EXERCISE DETAILS:
Include in the output the line containing "C8: 33uF (GND, VS) -> none" and each subsequent line of the records, through the end, transcribed exactly. Add nothing else.

SUPPLIED MATERIAL:
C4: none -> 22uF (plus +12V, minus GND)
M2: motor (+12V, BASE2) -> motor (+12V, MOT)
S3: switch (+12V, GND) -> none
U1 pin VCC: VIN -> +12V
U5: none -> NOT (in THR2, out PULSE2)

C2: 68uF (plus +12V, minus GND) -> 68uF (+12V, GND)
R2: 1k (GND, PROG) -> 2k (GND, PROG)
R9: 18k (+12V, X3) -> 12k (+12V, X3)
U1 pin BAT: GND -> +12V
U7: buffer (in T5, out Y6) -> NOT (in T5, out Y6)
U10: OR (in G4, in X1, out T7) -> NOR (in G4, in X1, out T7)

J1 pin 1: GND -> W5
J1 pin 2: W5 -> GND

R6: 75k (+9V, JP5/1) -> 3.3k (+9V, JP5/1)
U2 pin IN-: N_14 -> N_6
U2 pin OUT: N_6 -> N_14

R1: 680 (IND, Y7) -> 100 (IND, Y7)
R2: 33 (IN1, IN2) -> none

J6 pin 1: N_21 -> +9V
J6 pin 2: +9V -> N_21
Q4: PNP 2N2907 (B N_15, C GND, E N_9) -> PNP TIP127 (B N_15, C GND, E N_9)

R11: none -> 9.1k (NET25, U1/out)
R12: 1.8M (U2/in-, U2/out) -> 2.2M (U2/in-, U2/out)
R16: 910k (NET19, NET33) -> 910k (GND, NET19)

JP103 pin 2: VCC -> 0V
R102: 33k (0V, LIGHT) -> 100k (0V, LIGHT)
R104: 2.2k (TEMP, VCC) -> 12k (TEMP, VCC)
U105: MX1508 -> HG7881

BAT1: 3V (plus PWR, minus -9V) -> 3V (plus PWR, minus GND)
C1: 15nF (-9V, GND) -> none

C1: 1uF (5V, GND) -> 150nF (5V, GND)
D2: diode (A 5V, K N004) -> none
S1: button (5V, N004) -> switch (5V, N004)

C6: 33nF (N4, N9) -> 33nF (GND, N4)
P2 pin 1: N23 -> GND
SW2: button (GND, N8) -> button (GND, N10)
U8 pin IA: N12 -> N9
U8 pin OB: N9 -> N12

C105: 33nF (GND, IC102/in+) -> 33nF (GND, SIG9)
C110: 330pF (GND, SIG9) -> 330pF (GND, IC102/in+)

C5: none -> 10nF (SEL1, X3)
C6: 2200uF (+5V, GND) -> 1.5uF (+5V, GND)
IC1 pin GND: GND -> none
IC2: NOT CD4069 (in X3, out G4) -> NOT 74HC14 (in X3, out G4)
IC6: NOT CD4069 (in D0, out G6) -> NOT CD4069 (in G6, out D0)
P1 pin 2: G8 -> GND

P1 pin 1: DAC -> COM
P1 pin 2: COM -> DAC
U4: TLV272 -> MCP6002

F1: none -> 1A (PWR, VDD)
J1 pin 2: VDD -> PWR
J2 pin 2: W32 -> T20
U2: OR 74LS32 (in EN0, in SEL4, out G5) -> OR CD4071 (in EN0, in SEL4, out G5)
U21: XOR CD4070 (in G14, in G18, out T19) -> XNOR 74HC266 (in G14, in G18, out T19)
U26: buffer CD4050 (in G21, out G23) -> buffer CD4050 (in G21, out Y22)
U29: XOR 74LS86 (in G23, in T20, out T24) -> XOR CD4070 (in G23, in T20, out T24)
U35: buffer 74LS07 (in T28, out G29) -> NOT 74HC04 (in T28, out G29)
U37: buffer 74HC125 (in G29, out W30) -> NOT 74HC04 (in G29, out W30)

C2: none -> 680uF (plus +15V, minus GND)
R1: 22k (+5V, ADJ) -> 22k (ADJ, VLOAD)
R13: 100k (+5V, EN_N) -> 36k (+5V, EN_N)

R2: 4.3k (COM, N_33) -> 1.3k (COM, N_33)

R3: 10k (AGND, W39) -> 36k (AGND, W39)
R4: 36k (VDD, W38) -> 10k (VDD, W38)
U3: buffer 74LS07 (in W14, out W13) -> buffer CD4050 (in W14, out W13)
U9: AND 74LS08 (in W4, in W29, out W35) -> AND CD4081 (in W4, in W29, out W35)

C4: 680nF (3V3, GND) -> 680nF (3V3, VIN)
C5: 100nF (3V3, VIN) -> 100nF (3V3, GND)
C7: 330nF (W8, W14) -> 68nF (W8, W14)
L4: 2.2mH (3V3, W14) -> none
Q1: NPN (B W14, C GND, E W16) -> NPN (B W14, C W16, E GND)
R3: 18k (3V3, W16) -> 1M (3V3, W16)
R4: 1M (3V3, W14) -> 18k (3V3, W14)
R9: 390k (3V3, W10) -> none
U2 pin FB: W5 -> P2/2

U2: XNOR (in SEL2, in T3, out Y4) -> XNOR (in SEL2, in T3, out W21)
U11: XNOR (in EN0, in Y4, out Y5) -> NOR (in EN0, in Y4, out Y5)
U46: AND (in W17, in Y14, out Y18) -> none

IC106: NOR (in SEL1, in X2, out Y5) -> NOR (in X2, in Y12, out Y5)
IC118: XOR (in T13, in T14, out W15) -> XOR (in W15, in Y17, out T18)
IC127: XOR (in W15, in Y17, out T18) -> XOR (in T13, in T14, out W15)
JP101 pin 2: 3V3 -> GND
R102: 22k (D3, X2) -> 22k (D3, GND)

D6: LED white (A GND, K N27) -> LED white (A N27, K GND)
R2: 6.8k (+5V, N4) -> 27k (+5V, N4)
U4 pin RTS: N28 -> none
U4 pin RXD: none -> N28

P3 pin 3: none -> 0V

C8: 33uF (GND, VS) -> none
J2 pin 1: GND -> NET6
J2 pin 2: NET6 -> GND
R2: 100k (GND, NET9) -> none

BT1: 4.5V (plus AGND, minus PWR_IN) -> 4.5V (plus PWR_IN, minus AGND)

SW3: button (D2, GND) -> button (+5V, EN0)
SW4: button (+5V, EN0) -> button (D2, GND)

OUTPUT:
C8: 33uF (GND, VS) -> none
J2 pin 1: GND -> NET6
J2 pin 2: NET6 -> GND
R2: 100k (GND, NET9) -> none

BT1: 4.5V (plus AGND, minus PWR_IN) -> 4.5V (plus PWR_IN, minus AGND)

SW3: button (D2, GND) -> button (+5V, EN0)
SW4: button (+5V, EN0) -> button (D2, GND)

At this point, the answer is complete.